## What to work on
Find the word "brick" in the records below. List each line containing it.
(Working data Opens)
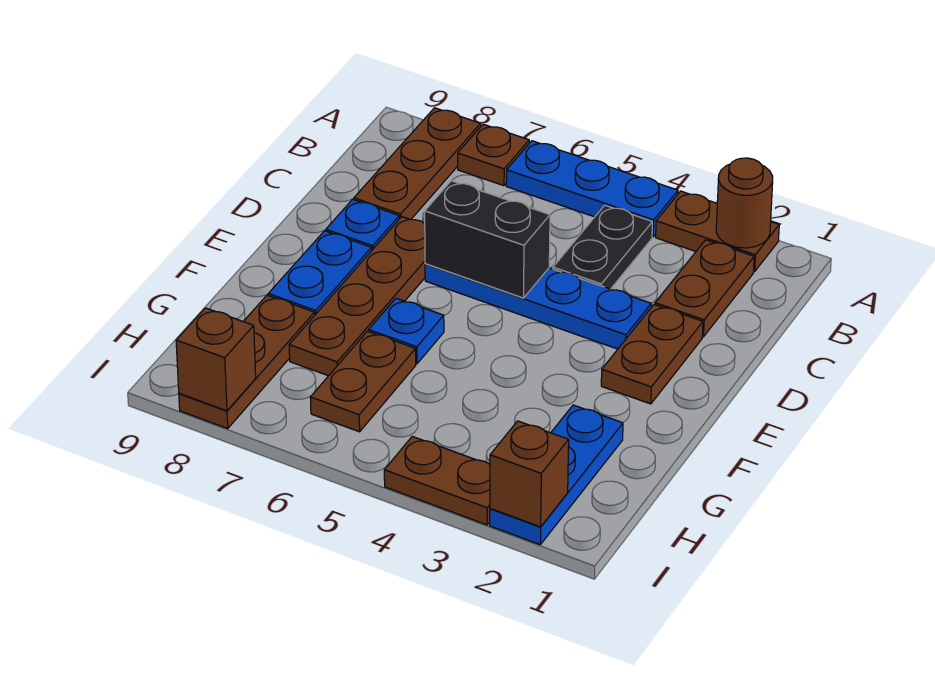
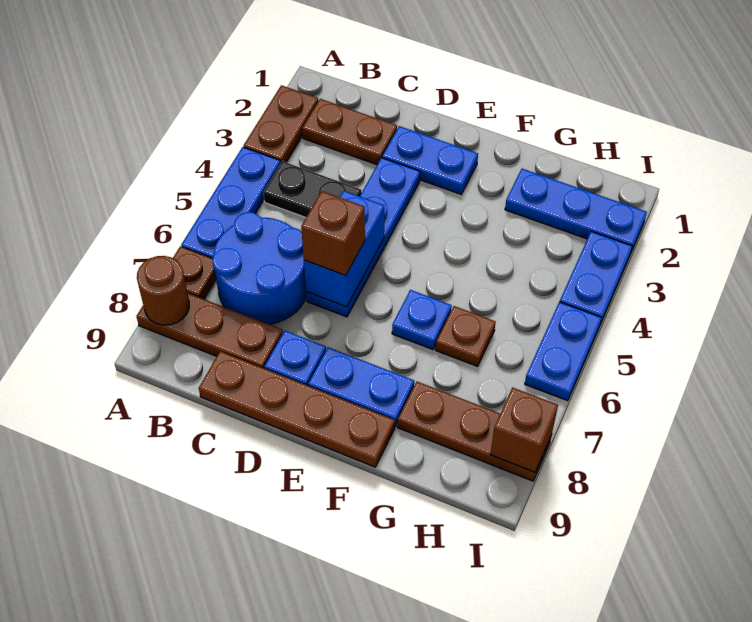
brown 1x1 round brick [716,158,773,248] -> brown 1x1 round brick moved to [137,256,189,325]
none -> blue 2x2 round brick [212,212,306,324]
brown 1x2 plate [601,305,703,404] -> blue 1x2 plate [382,126,478,194]
black 1x2 brick [425,181,550,298] -> blue 1x2 brick [304,191,384,307]
brown 1x4 plate [289,217,425,376] -> brown 1x4 plate moved to [199,351,395,467]
brown 1x2 plate [310,331,416,432] -> brown 1x1 plate [436,306,496,366]
brown 1x1 brick [490,421,569,527] -> brown 1x1 brick moved to [301,191,365,275]
brown 1x2 plate [384,436,490,525] -> blue 1x2 plate [560,231,632,324]
none -> blue 1x2 plate [525,302,602,401]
(Working data Closes)
## Problem solution
brown 1x1 round brick [716,158,773,248] -> brown 1x1 round brick moved to [137,256,189,325]
none -> blue 2x2 round brick [212,212,306,324]
black 1x2 brick [425,181,550,298] -> blue 1x2 brick [304,191,384,307]
brown 1x1 brick [490,421,569,527] -> brown 1x1 brick moved to [301,191,365,275]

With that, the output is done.